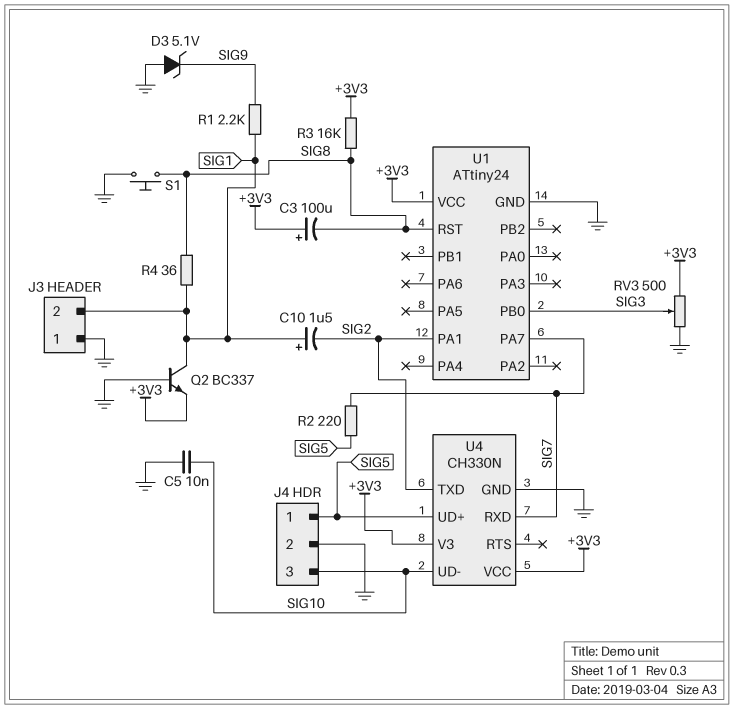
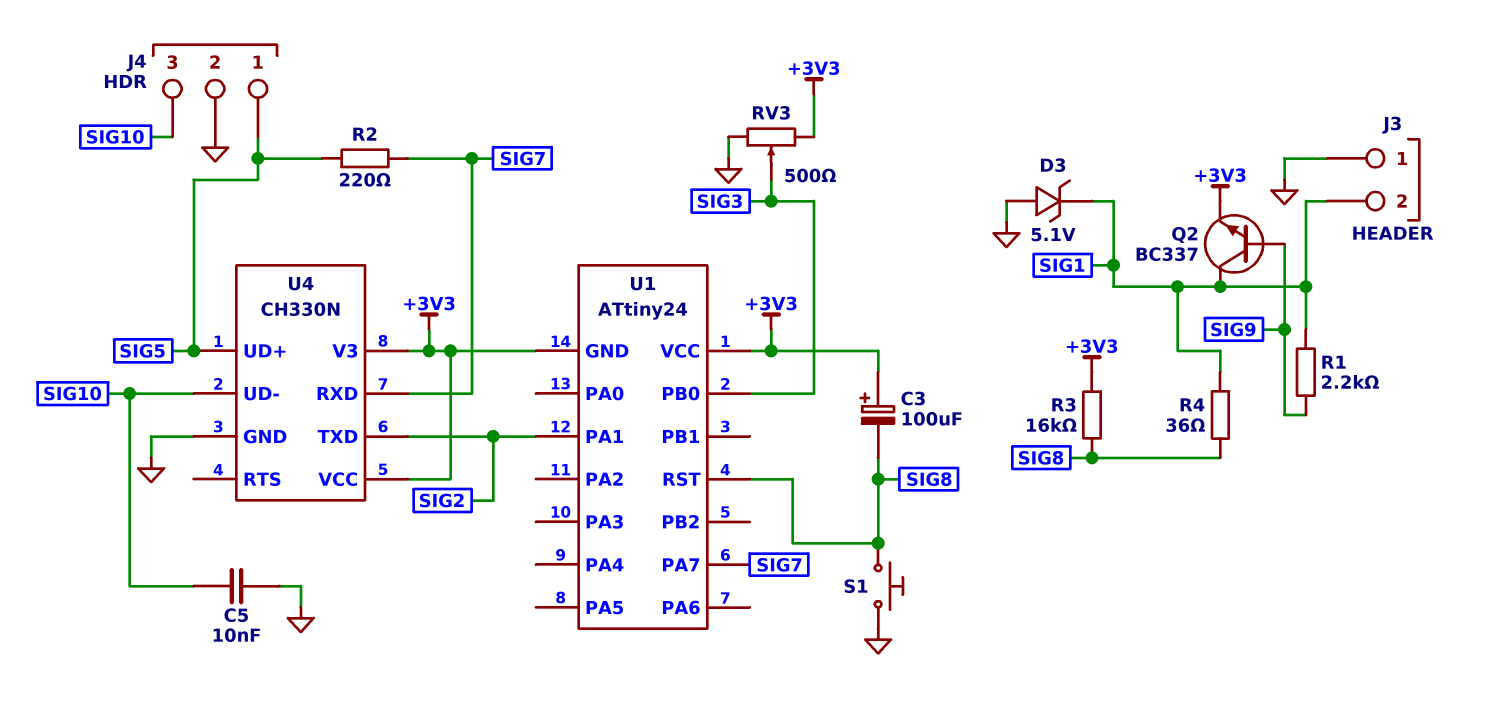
C10: 1.5uF (plus SIG1, minus SIG2) -> none
D3: zener 5.1V (A GND, K SIG9) -> zener 5.1V (A GND, K SIG1)
Q2: NPN BC337 (B GND, C SIG1, E +3V3) -> NPN BC337 (B SIG9, C SIG1, E +3V3)
U1 pin GND: GND -> +3V3

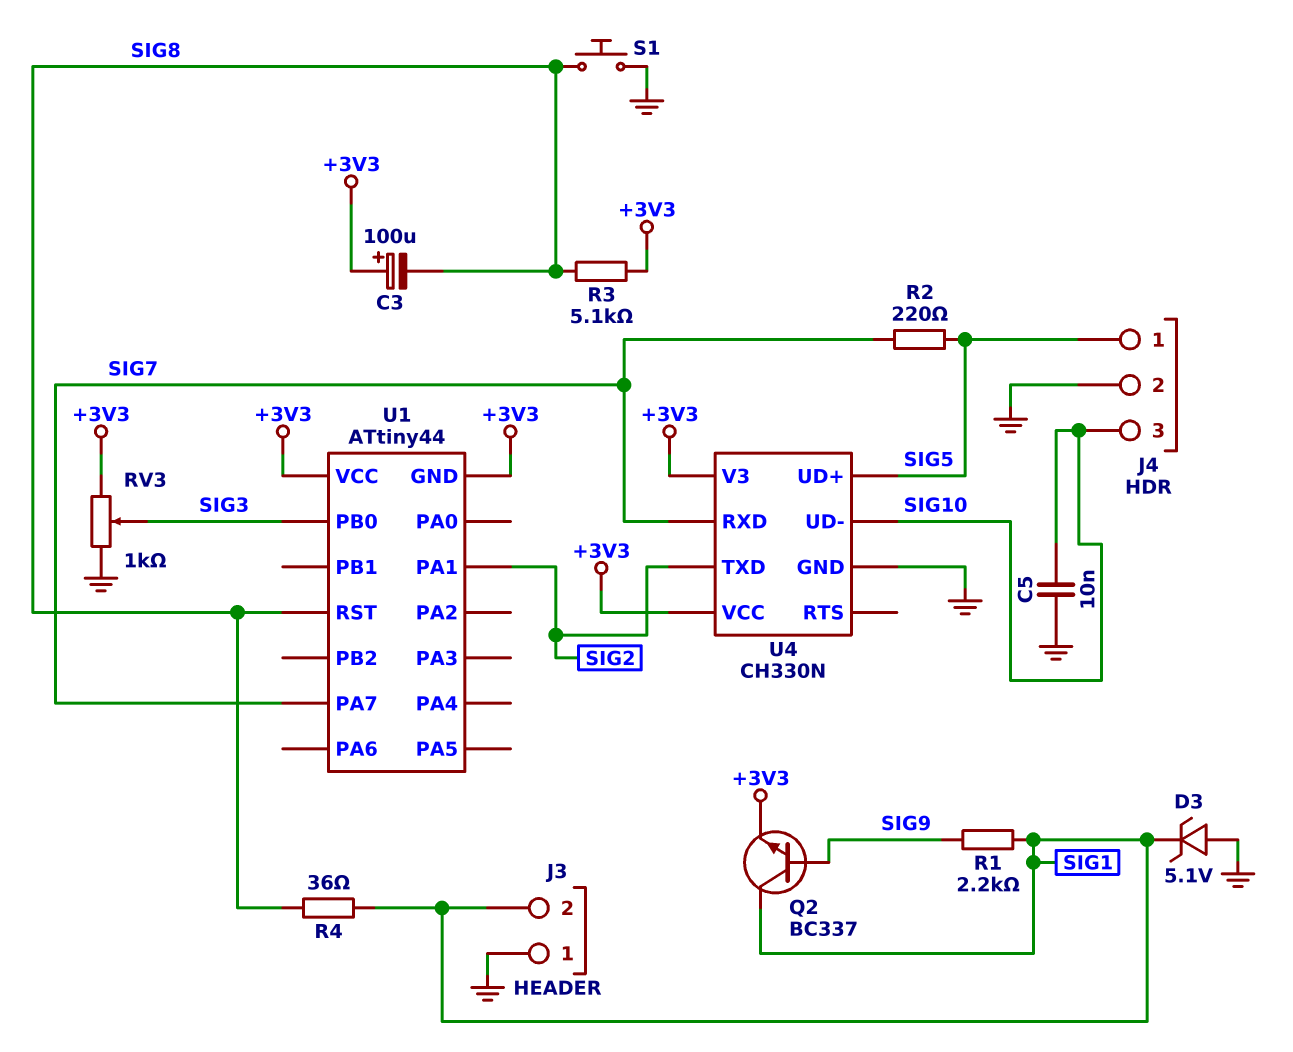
R3: 16k (+3V3, SIG8) -> 5.1k (+3V3, SIG8)
RV3: 500 (+3V3, GND, wiper SIG3) -> 1k (+3V3, GND, wiper SIG3)
U1: ATtiny24 -> ATtiny44

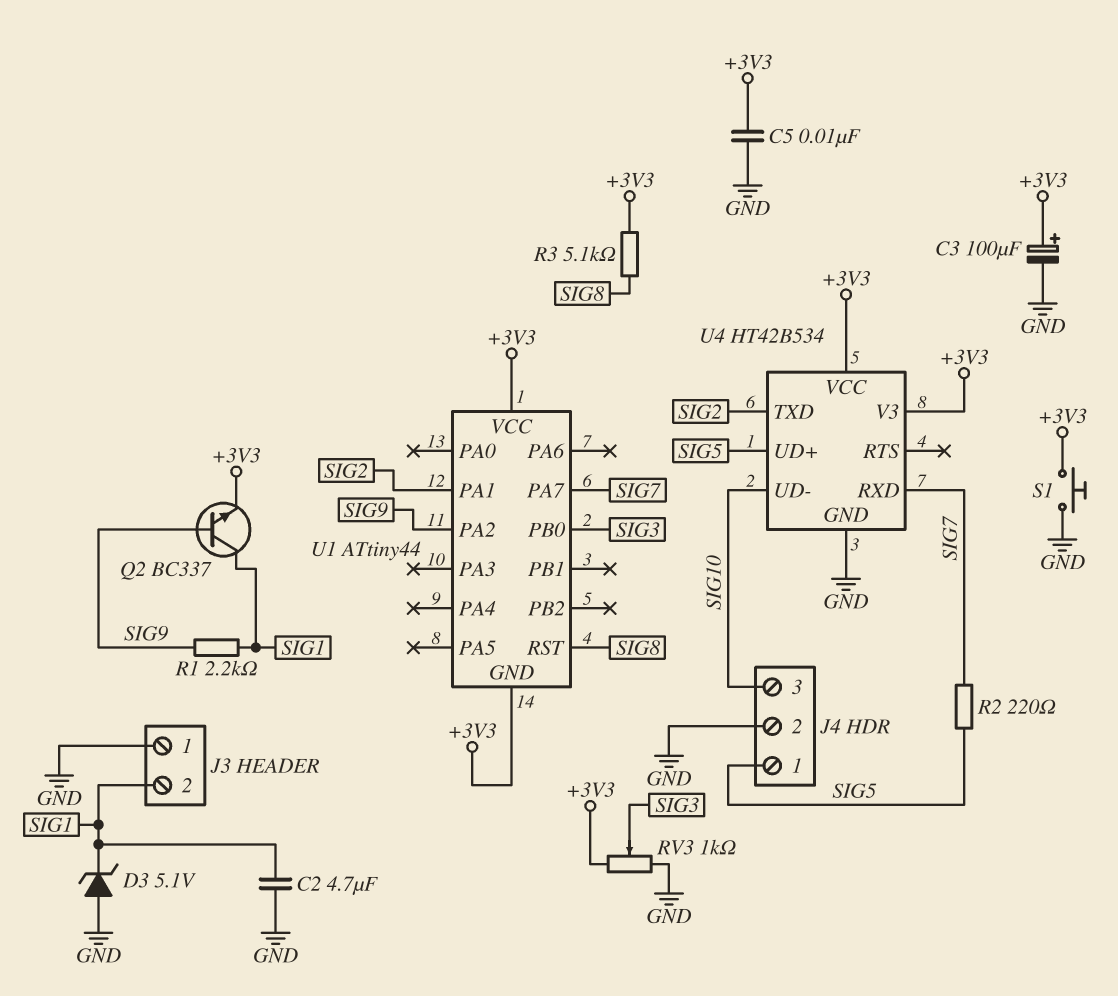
C2: none -> 4.7uF (GND, SIG1)
C3: 100uF (plus +3V3, minus SIG8) -> 100uF (plus +3V3, minus GND)
C5: 10nF (GND, SIG10) -> 10nF (+3V3, GND)
R4: 36 (SIG1, SIG8) -> none
S1: button (GND, SIG8) -> button (+3V3, GND)
U1 pin PA2: none -> SIG9
U4: CH330N -> HT42B534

§ WHAT YOU SHOULD DO:
From the line holding "D3: zener 5.1V" to the final line of the data above, give each line again exactly, both ends included, and drop the pictures.

§ WRITTEN RESPONSE:
D3: zener 5.1V (A GND, K SIG9) -> zener 5.1V (A GND, K SIG1)
Q2: NPN BC337 (B GND, C SIG1, E +3V3) -> NPN BC337 (B SIG9, C SIG1, E +3V3)
U1 pin GND: GND -> +3V3

R3: 16k (+3V3, SIG8) -> 5.1k (+3V3, SIG8)
RV3: 500 (+3V3, GND, wiper SIG3) -> 1k (+3V3, GND, wiper SIG3)
U1: ATtiny24 -> ATtiny44

C2: none -> 4.7uF (GND, SIG1)
C3: 100uF (plus +3V3, minus SIG8) -> 100uF (plus +3V3, minus GND)
C5: 10nF (GND, SIG10) -> 10nF (+3V3, GND)
R4: 36 (SIG1, SIG8) -> none
S1: button (GND, SIG8) -> button (+3V3, GND)
U1 pin PA2: none -> SIG9
U4: CH330N -> HT42B534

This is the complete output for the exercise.